● Exercise description
From the first line to the last, write out the records exactly, leaving the pictures behind.

● Input for this task
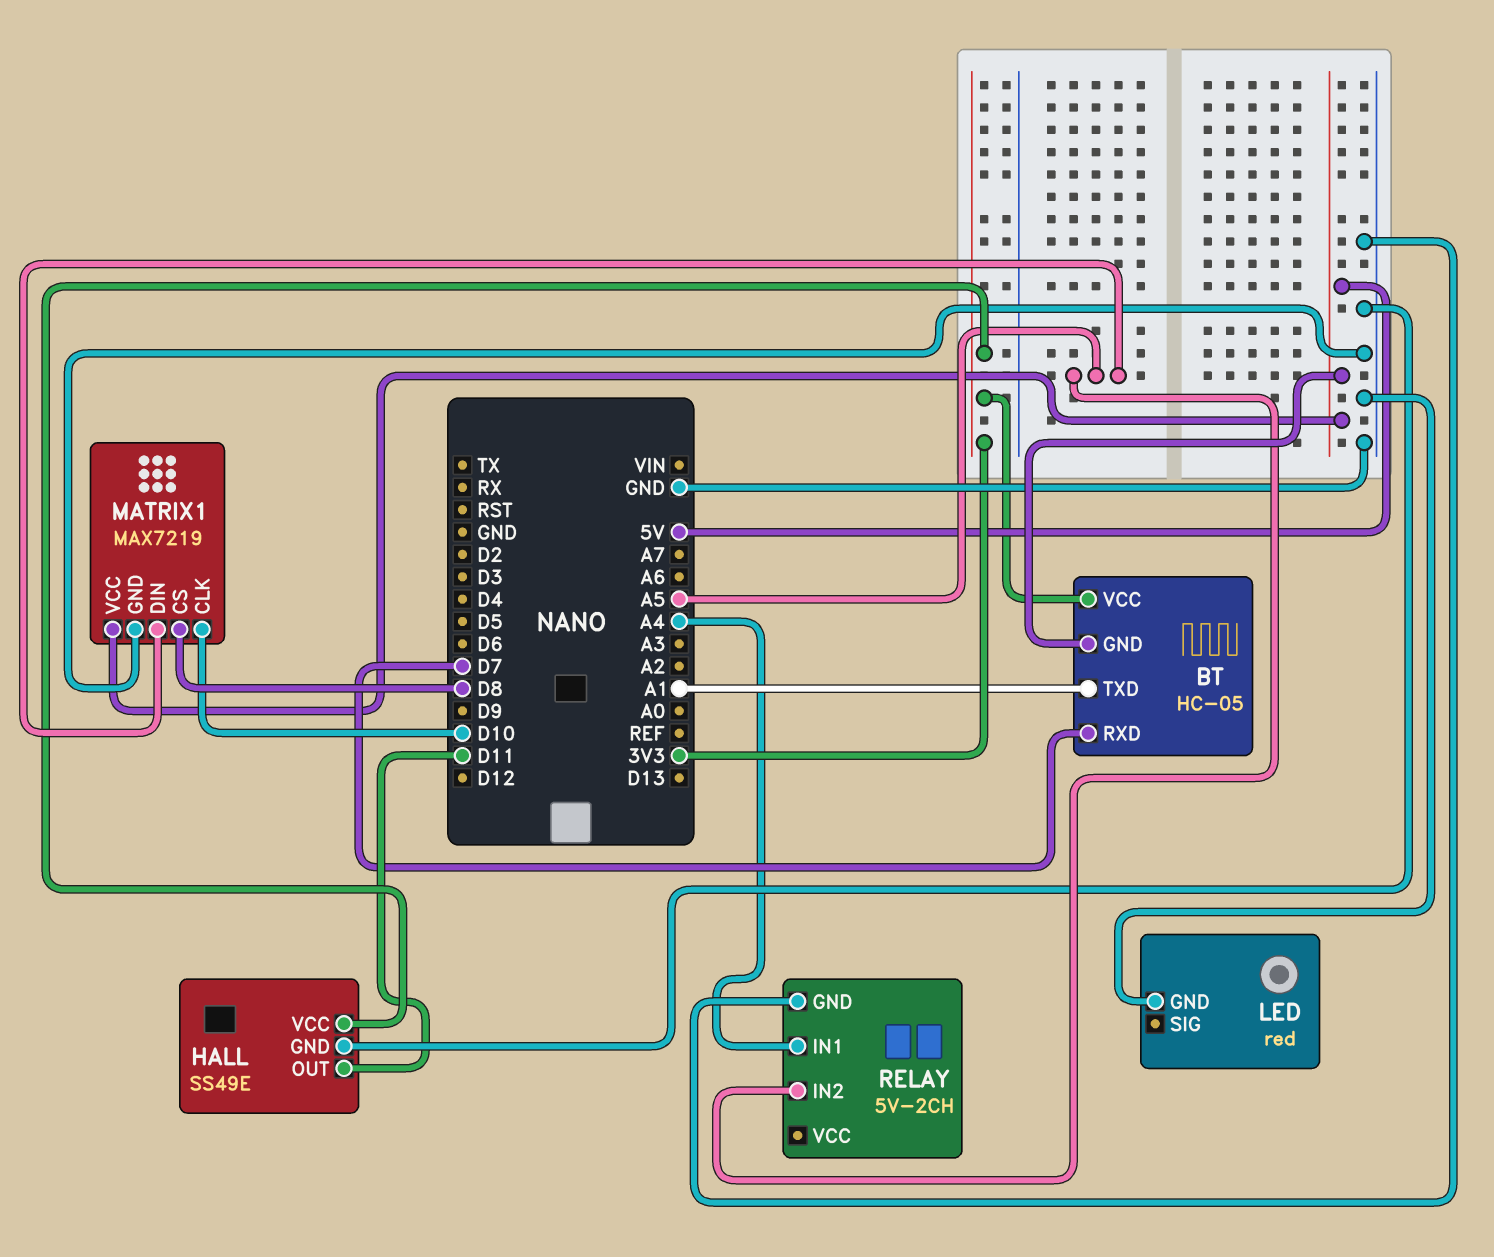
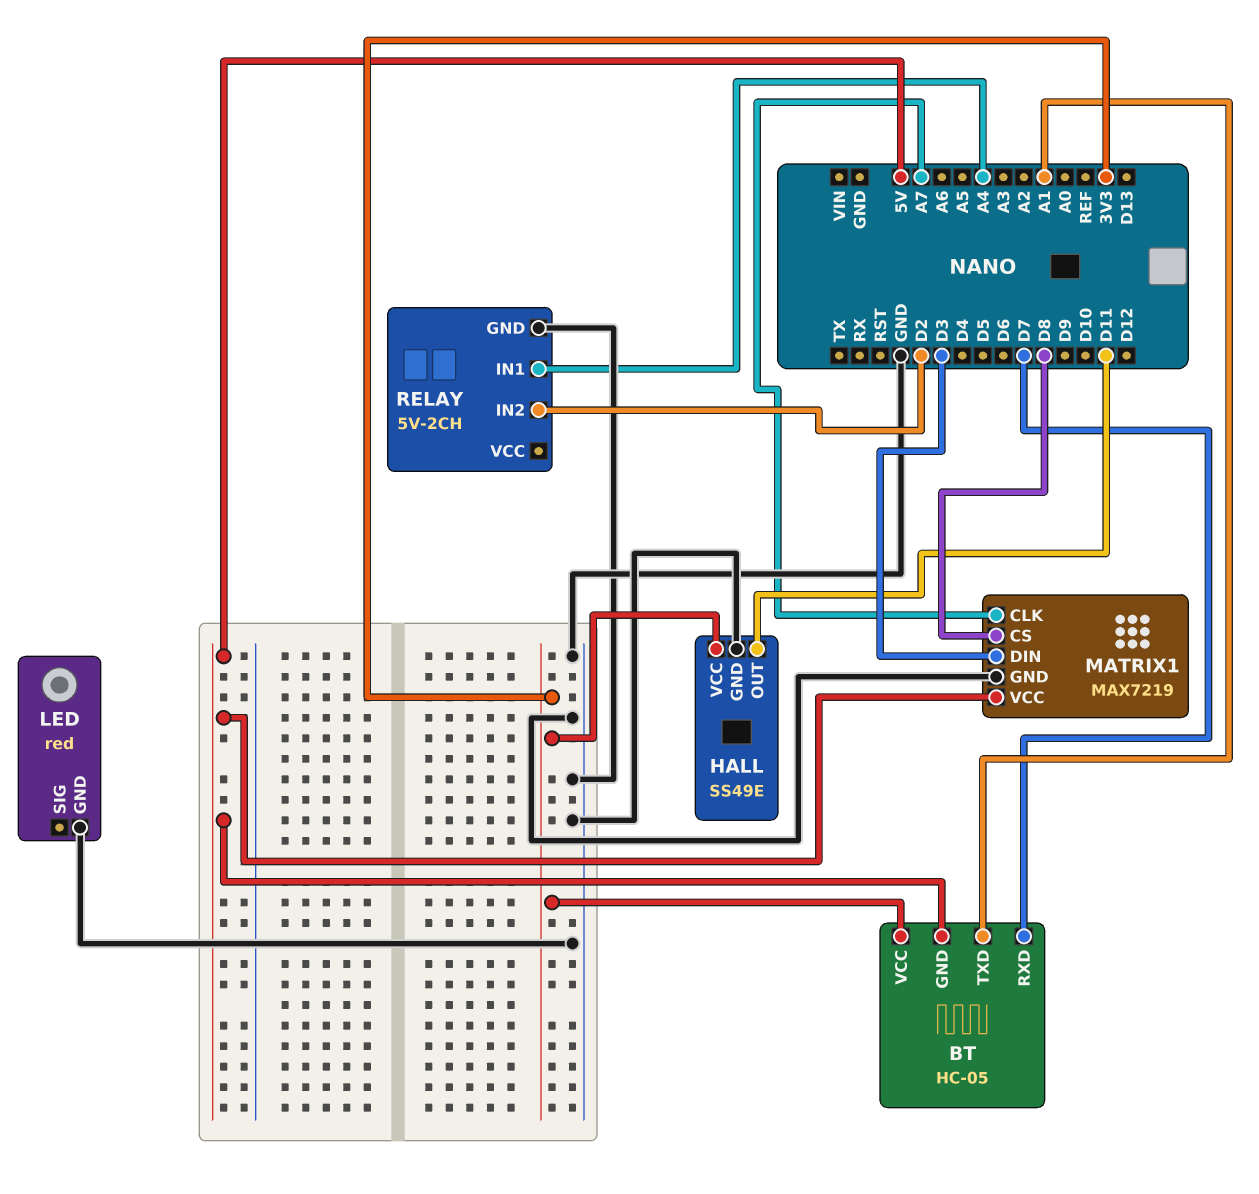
MATRIX1 pin CLK: D10 -> A7
MATRIX1 pin DIN: A5 -> D3
RELAY pin IN2: A5 -> D2

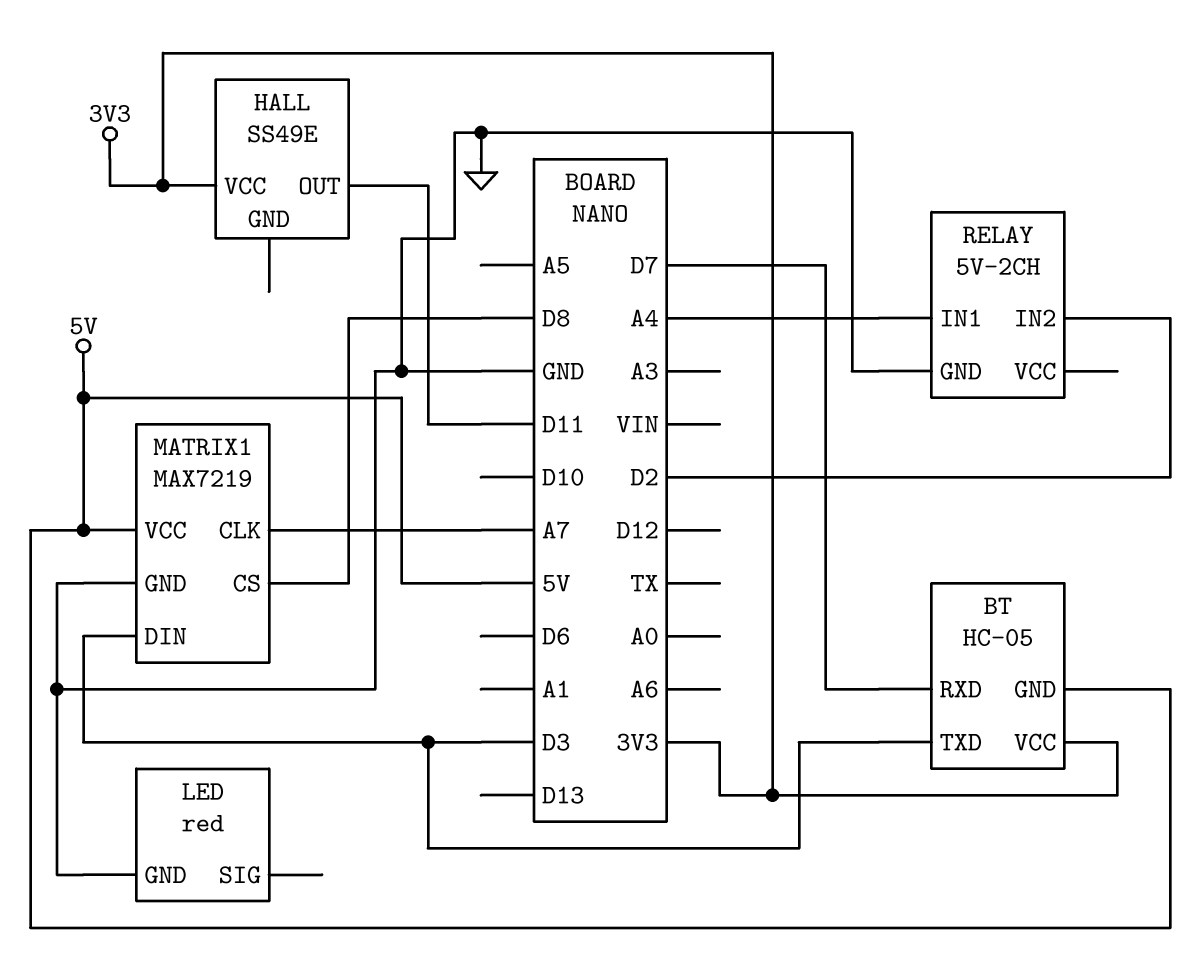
BT pin TXD: A1 -> D3
HALL pin GND: GND -> none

● Task result
MATRIX1 pin CLK: D10 -> A7
MATRIX1 pin DIN: A5 -> D3
RELAY pin IN2: A5 -> D2

BT pin TXD: A1 -> D3
HALL pin GND: GND -> none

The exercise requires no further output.